Your task
Among the records that follow, find each line holding the word "green" and copy it.

Source records

╔══

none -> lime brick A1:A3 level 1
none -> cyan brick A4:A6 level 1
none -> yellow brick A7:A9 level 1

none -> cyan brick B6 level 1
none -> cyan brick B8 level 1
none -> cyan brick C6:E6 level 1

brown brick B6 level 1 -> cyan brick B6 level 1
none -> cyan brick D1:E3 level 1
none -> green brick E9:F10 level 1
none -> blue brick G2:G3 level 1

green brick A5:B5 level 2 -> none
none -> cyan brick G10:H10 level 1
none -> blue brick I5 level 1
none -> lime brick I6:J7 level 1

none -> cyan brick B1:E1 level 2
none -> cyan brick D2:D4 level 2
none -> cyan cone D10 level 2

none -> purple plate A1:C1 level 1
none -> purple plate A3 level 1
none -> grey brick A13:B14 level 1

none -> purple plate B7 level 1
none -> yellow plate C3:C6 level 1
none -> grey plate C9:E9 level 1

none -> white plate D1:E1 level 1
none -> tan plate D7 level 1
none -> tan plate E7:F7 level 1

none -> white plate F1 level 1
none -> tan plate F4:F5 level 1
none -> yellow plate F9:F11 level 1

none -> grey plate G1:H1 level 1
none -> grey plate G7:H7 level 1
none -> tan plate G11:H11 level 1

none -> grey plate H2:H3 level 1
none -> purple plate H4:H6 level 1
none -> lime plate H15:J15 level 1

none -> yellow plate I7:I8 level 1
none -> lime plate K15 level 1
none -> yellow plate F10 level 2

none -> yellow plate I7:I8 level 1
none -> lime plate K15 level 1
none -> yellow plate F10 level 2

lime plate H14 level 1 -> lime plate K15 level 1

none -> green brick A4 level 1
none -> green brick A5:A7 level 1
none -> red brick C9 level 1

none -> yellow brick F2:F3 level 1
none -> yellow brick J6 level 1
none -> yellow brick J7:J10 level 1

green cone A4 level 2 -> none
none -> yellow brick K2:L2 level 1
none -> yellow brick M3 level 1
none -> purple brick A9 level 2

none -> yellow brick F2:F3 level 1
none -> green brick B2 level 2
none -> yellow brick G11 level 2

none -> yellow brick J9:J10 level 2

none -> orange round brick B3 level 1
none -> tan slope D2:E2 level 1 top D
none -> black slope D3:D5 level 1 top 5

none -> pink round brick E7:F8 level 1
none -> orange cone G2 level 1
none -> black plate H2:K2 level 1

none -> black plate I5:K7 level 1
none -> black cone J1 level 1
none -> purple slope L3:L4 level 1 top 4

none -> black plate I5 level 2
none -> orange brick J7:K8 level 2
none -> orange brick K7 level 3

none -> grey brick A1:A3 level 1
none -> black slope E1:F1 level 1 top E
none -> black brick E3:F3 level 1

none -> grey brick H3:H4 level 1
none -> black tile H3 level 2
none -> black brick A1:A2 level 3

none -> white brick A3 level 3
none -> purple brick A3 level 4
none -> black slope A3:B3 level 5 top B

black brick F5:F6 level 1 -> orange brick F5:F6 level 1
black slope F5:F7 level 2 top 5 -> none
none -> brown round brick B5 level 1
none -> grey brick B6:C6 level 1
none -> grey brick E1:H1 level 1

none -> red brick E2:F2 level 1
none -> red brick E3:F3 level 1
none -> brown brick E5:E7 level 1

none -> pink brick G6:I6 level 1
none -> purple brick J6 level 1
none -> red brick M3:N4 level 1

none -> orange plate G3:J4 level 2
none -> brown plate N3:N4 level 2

╚══

Answer for the task
none -> green brick E9:F10 level 1
green brick A5:B5 level 2 -> none
none -> green brick A4 level 1
none -> green brick A5:A7 level 1
green cone A4 level 2 -> none
none -> green brick B2 level 2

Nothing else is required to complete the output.